— Data shown —

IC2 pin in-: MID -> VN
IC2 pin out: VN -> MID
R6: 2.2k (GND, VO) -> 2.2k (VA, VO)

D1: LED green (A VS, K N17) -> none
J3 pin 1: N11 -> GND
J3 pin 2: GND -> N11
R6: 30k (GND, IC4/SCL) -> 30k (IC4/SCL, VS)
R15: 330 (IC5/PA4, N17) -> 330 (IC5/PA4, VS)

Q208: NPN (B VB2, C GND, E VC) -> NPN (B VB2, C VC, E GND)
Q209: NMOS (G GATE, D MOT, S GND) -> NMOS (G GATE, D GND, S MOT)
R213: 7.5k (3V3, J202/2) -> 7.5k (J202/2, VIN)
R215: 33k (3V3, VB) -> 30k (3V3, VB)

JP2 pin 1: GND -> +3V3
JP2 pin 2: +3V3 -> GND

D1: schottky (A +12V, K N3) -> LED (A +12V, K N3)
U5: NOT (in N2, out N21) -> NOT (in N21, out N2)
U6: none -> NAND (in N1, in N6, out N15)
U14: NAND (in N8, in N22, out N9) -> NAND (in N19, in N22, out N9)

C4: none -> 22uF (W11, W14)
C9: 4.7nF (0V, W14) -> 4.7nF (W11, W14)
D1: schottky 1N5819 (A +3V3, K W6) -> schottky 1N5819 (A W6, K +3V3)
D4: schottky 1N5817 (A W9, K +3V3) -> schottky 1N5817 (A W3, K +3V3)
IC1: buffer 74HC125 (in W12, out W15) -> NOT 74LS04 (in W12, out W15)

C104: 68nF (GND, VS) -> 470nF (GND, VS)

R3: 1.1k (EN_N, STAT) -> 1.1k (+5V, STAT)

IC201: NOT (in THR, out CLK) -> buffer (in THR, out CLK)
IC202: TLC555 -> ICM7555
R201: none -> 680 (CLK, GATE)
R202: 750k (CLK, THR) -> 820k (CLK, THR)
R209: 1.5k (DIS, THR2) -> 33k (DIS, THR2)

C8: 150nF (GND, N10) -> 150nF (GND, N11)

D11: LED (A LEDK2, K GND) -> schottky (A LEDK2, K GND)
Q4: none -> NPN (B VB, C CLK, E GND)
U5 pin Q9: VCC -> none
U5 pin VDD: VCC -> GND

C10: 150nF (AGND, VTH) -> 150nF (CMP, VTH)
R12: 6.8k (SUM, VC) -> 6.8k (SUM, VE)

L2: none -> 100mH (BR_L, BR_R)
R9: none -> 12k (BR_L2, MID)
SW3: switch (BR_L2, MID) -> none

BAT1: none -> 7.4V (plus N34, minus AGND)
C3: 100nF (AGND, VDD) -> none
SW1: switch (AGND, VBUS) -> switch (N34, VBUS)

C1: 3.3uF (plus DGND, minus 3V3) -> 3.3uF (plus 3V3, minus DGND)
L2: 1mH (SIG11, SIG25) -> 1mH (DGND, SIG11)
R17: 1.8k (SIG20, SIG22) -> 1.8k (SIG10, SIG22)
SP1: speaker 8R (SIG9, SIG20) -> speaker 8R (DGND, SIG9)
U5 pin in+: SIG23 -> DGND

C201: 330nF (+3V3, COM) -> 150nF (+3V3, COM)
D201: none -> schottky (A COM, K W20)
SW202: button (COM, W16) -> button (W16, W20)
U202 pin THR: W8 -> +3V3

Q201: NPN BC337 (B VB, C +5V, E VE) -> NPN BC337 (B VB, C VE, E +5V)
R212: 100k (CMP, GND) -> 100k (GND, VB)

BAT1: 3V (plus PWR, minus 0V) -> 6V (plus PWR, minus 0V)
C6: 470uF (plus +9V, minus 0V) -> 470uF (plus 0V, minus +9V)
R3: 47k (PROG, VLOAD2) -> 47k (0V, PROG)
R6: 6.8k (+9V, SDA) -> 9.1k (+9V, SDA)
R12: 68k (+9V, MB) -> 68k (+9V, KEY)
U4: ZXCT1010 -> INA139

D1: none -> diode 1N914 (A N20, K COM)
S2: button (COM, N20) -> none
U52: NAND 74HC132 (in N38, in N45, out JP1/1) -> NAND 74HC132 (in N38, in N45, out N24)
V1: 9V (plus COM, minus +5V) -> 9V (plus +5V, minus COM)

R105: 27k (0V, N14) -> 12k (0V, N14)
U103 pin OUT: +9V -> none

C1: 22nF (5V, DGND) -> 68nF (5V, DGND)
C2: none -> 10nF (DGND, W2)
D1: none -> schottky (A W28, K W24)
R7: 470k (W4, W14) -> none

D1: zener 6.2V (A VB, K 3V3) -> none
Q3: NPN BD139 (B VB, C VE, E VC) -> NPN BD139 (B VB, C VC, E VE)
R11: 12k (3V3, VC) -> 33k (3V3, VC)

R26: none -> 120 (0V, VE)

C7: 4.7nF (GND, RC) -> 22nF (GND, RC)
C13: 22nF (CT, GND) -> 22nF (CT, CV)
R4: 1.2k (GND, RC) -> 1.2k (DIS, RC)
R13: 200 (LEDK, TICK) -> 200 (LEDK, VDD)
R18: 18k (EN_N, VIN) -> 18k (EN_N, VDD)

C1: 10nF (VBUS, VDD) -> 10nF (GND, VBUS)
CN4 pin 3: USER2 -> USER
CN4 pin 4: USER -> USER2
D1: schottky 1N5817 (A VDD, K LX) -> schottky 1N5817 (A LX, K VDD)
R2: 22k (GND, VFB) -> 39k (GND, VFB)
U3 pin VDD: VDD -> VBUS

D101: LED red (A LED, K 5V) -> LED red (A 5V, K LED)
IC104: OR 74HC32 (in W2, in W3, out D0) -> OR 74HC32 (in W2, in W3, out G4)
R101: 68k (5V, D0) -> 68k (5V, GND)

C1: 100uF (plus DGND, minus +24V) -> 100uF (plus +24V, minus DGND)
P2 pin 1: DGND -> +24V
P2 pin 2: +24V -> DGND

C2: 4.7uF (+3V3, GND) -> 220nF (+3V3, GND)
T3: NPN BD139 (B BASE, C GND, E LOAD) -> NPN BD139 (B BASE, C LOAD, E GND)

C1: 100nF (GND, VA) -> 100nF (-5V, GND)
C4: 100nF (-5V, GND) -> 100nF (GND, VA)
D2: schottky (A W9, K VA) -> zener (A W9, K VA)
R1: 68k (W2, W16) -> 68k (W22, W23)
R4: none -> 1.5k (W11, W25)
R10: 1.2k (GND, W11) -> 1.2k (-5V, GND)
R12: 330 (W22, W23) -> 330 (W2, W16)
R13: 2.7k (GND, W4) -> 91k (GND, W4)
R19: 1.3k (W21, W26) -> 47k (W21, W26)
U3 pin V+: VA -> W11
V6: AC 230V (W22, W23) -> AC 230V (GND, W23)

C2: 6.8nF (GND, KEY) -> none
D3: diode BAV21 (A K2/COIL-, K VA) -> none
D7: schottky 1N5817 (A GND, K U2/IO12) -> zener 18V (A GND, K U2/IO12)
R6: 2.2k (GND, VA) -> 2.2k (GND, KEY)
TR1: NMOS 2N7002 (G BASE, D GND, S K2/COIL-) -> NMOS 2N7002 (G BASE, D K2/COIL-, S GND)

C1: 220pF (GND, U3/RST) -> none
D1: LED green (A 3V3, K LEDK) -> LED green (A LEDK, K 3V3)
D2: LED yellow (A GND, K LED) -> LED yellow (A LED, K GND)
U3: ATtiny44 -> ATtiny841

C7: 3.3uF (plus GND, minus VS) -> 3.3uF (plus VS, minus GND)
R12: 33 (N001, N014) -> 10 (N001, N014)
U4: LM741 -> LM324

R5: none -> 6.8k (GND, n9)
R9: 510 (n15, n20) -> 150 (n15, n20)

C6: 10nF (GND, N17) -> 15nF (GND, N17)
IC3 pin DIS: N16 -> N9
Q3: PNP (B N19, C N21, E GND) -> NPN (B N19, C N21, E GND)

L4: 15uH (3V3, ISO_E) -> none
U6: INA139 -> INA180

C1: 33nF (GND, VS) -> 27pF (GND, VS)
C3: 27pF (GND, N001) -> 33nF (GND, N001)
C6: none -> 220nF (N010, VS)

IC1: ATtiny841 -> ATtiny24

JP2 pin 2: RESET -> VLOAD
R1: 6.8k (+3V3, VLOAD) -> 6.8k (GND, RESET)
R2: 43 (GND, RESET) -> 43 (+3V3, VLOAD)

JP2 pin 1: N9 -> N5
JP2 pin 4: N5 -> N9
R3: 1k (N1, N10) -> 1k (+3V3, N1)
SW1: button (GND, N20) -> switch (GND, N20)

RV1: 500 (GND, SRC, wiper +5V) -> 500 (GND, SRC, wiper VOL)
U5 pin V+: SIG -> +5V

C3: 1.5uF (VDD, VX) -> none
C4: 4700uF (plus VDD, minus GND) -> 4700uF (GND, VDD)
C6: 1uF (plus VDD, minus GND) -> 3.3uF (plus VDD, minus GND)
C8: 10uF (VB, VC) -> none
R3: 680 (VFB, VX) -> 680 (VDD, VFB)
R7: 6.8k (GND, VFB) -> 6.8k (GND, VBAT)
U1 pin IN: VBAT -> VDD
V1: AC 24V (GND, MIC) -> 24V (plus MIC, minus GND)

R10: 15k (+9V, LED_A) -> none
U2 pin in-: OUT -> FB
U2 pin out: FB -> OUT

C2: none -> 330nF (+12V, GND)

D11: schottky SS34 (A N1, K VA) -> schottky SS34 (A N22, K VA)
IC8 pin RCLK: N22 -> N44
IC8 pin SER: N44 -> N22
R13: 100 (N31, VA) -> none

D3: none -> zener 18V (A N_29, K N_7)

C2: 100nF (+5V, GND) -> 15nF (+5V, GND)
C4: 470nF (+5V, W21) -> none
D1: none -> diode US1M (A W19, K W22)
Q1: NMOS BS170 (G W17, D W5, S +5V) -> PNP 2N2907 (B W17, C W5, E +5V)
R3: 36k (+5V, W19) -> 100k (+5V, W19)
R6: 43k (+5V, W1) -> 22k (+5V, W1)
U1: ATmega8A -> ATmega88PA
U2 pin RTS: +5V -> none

— What needs to be done —
The lines sought are those in the data above that include the string "GATE"; copy each one.

— Solution to this task —
Q209: NMOS (G GATE, D MOT, S GND) -> NMOS (G GATE, D GND, S MOT)
R201: none -> 680 (CLK, GATE)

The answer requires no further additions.